■ WORK TO BE COMPLETED:
Reproduce the tail of the data exactly. It starts at the line containing "none -> black brick E5:F5 level 1" and runs to the last line.

■ EXCERPTED RECORDS:
== Segment start ==

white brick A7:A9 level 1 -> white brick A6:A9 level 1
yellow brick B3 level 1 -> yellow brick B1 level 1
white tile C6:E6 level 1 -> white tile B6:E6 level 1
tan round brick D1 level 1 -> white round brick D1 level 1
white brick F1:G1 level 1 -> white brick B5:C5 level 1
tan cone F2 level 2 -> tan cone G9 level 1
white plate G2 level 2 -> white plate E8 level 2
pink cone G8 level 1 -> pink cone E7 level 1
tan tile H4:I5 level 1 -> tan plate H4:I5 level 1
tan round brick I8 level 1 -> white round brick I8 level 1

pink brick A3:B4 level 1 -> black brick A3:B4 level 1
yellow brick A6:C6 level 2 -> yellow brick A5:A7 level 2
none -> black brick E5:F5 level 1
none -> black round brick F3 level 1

== Segment end ==

■ EXERCISE RESULT:
none -> black brick E5:F5 level 1
none -> black round brick F3 level 1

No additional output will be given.